* _Brief_
Transcribe word for word the lines below from the line with "orange calculator: 2 -> 5" through the line with "green pear: 2 -> 3", ends included.

________________________

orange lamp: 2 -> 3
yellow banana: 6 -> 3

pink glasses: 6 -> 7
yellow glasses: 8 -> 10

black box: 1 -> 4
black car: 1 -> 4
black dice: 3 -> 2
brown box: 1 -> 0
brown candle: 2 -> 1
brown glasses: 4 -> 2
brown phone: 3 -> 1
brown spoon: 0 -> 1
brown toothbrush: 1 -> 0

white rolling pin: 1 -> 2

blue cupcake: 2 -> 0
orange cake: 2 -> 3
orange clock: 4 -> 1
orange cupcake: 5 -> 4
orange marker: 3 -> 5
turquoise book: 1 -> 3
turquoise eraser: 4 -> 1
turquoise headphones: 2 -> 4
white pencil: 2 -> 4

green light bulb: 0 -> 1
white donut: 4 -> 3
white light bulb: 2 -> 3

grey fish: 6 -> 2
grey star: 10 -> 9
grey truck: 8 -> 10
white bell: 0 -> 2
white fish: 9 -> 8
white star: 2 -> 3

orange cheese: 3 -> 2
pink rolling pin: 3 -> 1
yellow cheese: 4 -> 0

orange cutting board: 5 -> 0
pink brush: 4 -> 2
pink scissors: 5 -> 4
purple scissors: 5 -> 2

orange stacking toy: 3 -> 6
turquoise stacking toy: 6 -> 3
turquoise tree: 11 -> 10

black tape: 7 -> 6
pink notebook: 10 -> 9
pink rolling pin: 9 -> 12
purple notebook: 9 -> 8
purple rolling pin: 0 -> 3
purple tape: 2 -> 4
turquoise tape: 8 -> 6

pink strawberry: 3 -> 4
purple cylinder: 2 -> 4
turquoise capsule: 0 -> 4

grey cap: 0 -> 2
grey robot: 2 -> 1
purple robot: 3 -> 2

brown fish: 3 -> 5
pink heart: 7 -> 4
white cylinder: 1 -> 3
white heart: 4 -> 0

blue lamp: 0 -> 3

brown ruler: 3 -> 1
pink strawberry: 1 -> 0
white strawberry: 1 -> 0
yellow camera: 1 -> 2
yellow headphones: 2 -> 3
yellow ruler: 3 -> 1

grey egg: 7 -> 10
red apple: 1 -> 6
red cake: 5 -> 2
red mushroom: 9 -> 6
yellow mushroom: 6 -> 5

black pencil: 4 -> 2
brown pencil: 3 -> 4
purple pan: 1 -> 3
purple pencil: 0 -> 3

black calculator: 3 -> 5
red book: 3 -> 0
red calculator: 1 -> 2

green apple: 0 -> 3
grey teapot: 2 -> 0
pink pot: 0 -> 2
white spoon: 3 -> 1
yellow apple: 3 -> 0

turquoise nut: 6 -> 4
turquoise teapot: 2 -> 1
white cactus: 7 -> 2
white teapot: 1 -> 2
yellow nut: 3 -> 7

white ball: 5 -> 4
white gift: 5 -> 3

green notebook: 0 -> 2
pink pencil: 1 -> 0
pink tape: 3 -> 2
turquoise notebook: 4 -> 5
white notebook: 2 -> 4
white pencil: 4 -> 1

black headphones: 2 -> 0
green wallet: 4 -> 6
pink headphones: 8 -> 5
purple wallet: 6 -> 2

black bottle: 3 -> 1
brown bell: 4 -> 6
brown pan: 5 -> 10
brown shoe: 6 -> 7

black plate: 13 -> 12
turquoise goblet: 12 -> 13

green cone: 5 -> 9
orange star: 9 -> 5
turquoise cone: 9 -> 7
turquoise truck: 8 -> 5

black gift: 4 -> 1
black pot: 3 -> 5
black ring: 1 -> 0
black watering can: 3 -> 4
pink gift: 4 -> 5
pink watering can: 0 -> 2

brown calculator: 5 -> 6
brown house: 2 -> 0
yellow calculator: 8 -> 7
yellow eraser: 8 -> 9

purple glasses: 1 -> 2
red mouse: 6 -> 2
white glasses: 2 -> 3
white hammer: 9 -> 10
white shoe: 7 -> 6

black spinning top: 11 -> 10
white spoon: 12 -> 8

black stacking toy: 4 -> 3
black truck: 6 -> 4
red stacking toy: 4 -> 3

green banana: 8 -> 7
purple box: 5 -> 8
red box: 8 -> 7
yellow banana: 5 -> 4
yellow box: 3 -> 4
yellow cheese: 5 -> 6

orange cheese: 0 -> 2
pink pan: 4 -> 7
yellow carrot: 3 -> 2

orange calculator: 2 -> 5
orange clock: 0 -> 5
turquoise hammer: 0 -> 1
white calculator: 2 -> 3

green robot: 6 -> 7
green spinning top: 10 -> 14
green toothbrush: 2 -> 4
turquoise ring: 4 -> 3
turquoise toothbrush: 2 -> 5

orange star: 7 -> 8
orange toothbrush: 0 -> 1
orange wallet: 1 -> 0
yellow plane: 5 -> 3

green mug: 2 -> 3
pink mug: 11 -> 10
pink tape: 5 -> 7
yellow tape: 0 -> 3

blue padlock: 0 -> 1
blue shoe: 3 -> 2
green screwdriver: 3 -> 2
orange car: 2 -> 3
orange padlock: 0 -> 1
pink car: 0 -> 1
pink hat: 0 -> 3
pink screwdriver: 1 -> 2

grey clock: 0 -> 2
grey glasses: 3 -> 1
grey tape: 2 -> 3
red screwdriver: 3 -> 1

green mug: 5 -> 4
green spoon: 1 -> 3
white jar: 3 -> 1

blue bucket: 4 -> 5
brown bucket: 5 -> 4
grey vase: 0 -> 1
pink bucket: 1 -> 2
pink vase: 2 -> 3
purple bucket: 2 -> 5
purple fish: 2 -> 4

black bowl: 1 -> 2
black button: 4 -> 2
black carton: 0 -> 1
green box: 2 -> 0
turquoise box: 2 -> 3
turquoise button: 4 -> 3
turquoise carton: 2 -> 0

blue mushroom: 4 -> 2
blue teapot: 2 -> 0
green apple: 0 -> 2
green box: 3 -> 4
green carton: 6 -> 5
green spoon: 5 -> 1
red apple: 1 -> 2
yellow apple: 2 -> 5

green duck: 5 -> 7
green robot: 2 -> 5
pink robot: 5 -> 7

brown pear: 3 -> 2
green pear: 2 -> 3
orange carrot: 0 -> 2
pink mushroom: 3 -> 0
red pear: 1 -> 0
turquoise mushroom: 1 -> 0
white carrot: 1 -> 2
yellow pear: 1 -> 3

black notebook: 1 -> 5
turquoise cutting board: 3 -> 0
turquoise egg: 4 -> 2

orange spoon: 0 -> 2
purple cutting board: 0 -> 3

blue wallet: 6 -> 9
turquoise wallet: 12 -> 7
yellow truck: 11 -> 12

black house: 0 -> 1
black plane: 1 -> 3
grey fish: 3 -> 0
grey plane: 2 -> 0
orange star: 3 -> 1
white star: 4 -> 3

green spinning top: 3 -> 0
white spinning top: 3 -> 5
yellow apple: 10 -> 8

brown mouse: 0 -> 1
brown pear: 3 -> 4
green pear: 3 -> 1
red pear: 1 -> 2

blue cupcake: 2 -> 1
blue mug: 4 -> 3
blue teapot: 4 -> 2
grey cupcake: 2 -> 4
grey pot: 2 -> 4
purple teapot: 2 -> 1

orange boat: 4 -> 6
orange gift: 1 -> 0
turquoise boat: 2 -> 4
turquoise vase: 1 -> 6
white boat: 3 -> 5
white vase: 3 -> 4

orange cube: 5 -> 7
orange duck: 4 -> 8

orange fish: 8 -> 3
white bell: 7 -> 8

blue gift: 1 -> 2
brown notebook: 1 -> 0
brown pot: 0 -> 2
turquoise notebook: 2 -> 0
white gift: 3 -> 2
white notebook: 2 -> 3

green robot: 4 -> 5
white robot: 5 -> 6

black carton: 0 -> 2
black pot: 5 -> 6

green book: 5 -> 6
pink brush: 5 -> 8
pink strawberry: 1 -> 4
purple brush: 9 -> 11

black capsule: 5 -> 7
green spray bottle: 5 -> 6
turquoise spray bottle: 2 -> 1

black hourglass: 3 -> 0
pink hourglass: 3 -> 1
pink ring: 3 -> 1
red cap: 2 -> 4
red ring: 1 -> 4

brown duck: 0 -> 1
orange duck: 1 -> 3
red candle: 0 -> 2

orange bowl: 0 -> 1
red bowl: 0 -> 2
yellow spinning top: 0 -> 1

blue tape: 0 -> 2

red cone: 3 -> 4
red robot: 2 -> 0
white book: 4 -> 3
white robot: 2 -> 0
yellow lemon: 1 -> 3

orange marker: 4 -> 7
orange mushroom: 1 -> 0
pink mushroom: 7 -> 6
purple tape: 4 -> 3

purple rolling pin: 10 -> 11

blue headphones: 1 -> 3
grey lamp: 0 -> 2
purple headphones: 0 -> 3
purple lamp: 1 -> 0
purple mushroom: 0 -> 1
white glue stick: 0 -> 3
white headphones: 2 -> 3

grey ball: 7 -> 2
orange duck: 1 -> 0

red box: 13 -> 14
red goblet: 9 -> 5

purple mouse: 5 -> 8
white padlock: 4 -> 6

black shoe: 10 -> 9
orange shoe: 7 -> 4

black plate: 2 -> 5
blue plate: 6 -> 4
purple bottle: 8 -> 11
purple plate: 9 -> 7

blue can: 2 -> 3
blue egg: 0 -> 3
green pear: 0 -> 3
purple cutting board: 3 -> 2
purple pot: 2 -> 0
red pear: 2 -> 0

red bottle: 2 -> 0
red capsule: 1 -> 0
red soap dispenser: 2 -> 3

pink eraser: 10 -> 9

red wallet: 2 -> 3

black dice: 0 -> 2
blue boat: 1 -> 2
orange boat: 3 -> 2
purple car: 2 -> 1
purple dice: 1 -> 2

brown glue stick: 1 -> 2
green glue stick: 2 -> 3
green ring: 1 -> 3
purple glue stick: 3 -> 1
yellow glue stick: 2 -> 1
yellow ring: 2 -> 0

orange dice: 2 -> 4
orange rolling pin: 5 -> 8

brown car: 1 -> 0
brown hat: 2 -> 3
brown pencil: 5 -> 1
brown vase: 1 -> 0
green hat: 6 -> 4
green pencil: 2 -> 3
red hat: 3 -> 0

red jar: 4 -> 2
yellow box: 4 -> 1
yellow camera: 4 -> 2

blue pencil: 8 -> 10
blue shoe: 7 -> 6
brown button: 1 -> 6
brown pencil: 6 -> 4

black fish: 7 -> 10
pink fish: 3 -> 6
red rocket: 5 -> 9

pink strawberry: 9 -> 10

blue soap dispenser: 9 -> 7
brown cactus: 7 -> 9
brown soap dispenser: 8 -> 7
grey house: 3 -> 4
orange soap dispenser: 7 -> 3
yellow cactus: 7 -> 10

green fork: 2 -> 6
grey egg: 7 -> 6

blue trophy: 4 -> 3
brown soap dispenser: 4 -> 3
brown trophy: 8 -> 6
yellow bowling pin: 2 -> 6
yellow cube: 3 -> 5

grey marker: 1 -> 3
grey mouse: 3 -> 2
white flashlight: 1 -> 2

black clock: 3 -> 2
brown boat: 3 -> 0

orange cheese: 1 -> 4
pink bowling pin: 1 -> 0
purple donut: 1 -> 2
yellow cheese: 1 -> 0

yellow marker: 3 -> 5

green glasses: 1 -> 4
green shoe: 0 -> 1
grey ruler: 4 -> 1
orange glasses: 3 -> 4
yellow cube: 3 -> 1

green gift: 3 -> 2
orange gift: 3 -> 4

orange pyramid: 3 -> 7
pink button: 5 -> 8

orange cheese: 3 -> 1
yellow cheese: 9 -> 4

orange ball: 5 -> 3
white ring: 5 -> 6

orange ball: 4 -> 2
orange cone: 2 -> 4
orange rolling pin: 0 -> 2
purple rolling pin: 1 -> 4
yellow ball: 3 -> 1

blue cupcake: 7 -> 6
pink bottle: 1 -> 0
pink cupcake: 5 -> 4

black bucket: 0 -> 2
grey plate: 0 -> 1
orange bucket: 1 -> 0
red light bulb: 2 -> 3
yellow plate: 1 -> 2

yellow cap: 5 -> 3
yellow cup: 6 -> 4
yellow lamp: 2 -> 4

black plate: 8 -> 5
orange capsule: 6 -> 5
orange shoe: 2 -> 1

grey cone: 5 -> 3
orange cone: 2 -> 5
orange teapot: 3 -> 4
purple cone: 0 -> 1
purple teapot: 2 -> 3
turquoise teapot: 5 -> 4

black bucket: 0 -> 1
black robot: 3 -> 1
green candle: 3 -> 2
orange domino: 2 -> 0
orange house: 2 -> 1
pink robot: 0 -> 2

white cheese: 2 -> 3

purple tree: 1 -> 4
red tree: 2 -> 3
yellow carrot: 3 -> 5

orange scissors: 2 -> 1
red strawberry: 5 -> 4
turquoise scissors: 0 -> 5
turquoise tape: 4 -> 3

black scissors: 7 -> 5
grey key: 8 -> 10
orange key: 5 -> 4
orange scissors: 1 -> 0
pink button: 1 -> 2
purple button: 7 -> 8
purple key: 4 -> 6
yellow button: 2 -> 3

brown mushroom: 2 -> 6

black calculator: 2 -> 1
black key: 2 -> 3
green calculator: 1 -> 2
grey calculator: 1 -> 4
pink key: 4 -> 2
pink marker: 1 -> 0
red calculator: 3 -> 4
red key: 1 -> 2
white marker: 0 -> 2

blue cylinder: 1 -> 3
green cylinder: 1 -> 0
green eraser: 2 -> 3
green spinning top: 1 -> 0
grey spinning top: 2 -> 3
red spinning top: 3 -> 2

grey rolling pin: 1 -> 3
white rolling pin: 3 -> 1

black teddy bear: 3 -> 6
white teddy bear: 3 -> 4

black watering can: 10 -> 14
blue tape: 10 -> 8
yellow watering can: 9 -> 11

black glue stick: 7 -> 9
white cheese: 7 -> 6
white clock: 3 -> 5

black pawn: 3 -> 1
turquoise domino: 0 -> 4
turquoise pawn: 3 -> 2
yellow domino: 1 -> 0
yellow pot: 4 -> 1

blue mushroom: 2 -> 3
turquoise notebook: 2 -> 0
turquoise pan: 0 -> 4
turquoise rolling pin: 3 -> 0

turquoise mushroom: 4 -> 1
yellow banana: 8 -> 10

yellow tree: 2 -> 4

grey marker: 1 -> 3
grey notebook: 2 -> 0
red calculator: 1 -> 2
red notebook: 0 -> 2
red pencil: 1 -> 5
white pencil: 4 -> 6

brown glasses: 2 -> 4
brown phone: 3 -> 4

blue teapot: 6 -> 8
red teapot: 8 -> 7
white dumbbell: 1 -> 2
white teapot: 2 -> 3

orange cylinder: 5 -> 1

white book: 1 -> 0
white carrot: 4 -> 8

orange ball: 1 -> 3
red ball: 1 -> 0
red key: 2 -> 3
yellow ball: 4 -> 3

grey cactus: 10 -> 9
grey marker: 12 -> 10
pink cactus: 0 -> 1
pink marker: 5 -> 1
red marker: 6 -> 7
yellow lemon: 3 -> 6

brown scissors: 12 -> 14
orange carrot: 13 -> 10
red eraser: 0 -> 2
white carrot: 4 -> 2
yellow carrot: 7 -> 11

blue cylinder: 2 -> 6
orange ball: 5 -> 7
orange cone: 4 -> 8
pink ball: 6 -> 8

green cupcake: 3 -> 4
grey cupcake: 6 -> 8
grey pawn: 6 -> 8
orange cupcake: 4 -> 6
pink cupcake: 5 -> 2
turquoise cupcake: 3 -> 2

________________________

* _Completed task_
orange calculator: 2 -> 5
orange clock: 0 -> 5
turquoise hammer: 0 -> 1
white calculator: 2 -> 3

green robot: 6 -> 7
green spinning top: 10 -> 14
green toothbrush: 2 -> 4
turquoise ring: 4 -> 3
turquoise toothbrush: 2 -> 5

orange star: 7 -> 8
orange toothbrush: 0 -> 1
orange wallet: 1 -> 0
yellow plane: 5 -> 3

green mug: 2 -> 3
pink mug: 11 -> 10
pink tape: 5 -> 7
yellow tape: 0 -> 3

blue padlock: 0 -> 1
blue shoe: 3 -> 2
green screwdriver: 3 -> 2
orange car: 2 -> 3
orange padlock: 0 -> 1
pink car: 0 -> 1
pink hat: 0 -> 3
pink screwdriver: 1 -> 2

grey clock: 0 -> 2
grey glasses: 3 -> 1
grey tape: 2 -> 3
red screwdriver: 3 -> 1

green mug: 5 -> 4
green spoon: 1 -> 3
white jar: 3 -> 1

blue bucket: 4 -> 5
brown bucket: 5 -> 4
grey vase: 0 -> 1
pink bucket: 1 -> 2
pink vase: 2 -> 3
purple bucket: 2 -> 5
purple fish: 2 -> 4

black bowl: 1 -> 2
black button: 4 -> 2
black carton: 0 -> 1
green box: 2 -> 0
turquoise box: 2 -> 3
turquoise button: 4 -> 3
turquoise carton: 2 -> 0

blue mushroom: 4 -> 2
blue teapot: 2 -> 0
green apple: 0 -> 2
green box: 3 -> 4
green carton: 6 -> 5
green spoon: 5 -> 1
red apple: 1 -> 2
yellow apple: 2 -> 5

green duck: 5 -> 7
green robot: 2 -> 5
pink robot: 5 -> 7

brown pear: 3 -> 2
green pear: 2 -> 3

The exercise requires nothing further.